YOUR GOAL: Filter these records by the string "GATE", copying each line that holds it.

STORED DATA:
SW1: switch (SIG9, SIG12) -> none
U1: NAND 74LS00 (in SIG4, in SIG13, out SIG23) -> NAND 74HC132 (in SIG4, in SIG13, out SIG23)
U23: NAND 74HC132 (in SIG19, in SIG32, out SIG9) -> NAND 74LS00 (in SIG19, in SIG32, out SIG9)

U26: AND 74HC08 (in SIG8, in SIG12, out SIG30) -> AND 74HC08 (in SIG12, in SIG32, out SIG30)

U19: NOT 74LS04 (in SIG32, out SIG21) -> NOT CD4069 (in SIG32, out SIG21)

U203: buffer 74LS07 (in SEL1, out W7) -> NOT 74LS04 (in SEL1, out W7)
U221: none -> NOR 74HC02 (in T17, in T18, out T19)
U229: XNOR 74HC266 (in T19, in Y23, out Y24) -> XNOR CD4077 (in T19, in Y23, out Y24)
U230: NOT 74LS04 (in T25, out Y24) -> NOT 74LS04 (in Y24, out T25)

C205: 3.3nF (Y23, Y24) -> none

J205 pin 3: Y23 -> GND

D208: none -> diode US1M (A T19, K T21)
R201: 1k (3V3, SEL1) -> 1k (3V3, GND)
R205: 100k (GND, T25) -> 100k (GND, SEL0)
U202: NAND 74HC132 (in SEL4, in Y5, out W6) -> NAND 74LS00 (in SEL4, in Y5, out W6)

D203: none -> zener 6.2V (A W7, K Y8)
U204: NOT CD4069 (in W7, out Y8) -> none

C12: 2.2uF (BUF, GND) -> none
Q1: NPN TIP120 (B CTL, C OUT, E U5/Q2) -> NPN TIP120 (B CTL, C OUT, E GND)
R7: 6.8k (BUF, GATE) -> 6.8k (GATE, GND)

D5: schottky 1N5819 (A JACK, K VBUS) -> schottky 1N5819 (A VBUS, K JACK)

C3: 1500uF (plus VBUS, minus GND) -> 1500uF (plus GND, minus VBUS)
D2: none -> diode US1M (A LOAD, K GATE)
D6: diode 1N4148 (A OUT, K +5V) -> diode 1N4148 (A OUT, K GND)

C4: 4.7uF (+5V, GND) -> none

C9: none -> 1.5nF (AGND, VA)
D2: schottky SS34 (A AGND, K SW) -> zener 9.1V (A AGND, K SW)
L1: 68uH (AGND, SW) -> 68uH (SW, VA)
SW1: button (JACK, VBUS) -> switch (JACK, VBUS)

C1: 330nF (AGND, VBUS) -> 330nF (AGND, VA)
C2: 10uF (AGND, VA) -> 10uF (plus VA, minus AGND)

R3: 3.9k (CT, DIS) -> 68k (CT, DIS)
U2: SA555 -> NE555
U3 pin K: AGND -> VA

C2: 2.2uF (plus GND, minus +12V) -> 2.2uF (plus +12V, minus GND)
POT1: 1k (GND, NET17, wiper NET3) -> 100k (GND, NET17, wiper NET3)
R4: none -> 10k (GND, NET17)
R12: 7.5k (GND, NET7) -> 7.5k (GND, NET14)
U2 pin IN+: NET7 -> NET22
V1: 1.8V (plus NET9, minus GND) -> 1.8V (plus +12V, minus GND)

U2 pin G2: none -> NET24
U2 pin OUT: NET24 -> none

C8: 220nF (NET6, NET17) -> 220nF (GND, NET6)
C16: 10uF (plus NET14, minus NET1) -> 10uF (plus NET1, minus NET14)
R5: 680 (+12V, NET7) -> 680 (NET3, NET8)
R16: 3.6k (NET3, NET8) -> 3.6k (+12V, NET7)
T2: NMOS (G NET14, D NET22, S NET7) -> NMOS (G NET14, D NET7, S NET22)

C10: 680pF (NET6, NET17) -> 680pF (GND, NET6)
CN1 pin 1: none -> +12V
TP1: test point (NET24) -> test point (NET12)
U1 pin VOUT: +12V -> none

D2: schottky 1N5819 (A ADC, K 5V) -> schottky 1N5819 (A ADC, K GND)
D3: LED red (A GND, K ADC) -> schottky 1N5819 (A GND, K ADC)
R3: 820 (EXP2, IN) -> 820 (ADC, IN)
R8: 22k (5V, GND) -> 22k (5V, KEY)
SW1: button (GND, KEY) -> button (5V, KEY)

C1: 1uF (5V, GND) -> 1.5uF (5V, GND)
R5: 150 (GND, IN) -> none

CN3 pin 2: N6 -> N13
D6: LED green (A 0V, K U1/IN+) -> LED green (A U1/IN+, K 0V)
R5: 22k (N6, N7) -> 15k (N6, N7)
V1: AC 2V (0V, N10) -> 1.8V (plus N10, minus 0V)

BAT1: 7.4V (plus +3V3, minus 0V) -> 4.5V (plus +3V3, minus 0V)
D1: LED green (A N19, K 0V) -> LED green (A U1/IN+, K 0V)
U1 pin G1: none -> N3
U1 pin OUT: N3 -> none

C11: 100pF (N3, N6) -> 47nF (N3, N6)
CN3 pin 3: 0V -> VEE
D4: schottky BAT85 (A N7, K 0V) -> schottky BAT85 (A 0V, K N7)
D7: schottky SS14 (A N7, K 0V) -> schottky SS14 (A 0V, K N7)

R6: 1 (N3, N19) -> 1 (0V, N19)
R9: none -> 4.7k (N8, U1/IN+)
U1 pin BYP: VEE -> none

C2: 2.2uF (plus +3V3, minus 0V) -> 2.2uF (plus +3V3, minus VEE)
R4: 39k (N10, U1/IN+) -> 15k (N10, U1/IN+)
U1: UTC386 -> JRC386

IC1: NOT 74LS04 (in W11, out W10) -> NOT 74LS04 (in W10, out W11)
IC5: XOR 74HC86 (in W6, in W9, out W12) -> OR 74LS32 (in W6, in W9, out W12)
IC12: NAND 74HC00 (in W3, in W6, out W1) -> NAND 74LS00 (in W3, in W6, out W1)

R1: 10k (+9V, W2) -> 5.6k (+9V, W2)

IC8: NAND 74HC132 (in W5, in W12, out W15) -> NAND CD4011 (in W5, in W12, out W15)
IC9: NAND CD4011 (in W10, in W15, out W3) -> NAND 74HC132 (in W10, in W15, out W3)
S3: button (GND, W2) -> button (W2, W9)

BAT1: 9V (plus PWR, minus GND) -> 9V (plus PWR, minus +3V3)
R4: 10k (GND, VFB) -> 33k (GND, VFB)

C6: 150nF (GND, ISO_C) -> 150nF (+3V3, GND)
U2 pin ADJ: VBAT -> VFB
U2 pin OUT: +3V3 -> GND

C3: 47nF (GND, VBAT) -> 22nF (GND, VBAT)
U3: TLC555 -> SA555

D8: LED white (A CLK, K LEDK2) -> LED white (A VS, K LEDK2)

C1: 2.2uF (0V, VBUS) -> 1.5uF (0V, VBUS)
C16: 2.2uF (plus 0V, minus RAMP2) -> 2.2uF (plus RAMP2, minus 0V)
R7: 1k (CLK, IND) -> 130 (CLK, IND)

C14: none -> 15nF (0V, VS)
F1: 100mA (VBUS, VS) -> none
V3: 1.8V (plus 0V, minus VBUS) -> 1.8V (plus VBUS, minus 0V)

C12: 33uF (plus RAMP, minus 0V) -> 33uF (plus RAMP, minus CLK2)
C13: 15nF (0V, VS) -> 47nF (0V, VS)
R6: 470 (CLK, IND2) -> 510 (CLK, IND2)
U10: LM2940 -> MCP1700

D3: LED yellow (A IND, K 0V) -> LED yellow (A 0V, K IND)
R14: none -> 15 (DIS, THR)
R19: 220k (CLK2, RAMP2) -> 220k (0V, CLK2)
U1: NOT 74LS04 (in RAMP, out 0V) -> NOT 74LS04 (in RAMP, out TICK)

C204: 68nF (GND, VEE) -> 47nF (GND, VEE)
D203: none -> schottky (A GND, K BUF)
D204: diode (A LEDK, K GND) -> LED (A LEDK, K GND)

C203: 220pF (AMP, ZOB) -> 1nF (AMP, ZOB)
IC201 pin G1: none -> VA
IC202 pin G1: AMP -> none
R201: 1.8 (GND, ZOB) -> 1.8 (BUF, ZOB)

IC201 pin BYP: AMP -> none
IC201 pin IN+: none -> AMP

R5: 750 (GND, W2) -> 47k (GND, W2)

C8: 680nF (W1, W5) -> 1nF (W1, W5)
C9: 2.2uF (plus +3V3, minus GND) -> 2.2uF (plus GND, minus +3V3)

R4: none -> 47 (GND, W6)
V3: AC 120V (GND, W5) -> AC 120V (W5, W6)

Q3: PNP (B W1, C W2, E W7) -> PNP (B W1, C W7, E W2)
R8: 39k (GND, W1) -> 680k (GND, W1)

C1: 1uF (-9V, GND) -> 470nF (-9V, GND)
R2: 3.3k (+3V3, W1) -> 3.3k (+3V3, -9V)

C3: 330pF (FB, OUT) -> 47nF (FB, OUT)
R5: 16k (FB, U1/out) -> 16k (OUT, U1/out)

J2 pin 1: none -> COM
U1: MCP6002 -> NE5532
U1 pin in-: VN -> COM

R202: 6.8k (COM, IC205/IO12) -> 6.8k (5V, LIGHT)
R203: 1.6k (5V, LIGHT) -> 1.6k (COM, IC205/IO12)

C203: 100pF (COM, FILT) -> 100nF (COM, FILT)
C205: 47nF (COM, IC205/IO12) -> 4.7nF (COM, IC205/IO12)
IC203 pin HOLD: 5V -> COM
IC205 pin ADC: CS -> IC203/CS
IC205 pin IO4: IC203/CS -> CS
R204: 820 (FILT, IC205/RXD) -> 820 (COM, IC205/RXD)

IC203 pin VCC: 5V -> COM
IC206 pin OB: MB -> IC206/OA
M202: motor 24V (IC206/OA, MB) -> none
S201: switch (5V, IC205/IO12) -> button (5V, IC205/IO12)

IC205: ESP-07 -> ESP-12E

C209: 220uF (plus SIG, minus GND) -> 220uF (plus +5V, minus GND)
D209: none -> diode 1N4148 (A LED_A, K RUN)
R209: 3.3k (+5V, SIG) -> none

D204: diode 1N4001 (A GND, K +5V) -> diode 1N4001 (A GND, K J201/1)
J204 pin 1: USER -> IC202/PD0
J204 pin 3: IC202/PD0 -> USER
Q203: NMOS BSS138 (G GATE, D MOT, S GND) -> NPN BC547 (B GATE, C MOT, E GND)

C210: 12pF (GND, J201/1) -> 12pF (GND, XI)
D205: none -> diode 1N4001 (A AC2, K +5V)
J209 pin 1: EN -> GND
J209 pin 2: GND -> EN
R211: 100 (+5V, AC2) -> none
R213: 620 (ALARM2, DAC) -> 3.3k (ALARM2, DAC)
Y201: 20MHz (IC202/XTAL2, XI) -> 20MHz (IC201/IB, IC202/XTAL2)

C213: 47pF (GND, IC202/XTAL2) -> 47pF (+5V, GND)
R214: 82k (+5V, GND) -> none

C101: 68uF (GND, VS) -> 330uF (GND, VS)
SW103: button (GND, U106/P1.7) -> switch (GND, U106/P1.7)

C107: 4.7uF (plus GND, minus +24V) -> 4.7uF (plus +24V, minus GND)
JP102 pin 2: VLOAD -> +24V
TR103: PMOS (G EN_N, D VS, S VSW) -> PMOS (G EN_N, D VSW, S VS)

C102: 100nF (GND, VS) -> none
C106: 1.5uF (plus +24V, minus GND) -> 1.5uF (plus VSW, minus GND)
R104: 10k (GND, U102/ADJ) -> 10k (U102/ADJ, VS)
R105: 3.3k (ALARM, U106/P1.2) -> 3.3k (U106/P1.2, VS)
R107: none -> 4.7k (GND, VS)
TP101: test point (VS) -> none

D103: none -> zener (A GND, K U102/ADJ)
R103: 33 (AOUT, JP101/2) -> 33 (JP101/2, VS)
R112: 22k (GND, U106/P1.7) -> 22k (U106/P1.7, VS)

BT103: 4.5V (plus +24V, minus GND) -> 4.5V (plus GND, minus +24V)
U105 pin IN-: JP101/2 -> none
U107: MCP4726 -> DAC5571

REPLY:
R7: 6.8k (BUF, GATE) -> 6.8k (GATE, GND)
D2: none -> diode US1M (A LOAD, K GATE)
Q203: NMOS BSS138 (G GATE, D MOT, S GND) -> NPN BC547 (B GATE, C MOT, E GND)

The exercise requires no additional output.